> [ENTRIES PROVIDED]:
____

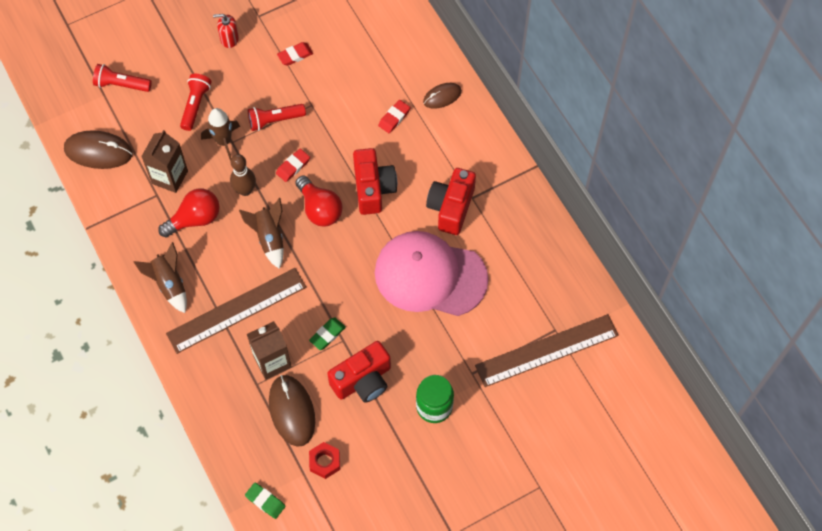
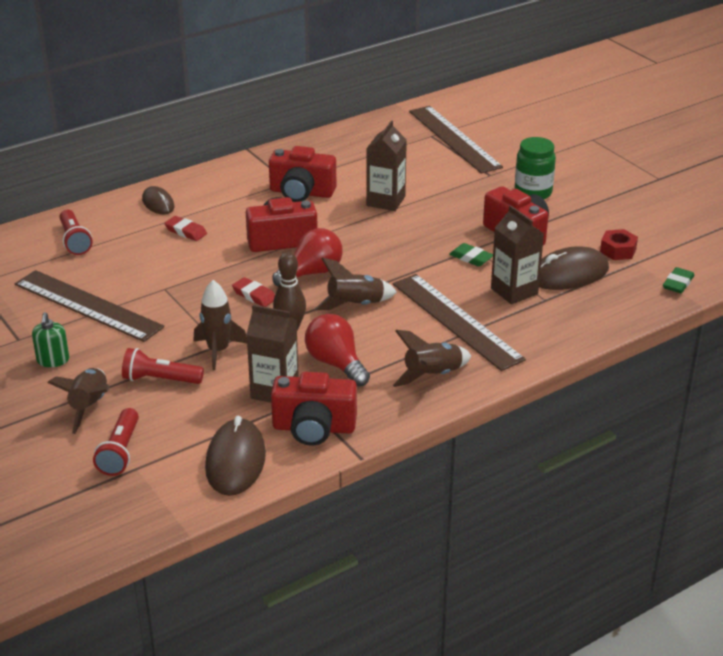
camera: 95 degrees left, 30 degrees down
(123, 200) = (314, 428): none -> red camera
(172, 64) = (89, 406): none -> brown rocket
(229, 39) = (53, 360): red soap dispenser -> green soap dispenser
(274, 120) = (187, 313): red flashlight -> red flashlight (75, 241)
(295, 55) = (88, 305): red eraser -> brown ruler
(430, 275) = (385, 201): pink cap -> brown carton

____

> [ASSIGNED TASK]:
Reproduce, unchanged, the line containing "(295, 55) = (88, 305): red" and each line after it through the end of the listing above, and nothing else.

> [FINISHED TASK]:
(295, 55) = (88, 305): red eraser -> brown ruler
(430, 275) = (385, 201): pink cap -> brown carton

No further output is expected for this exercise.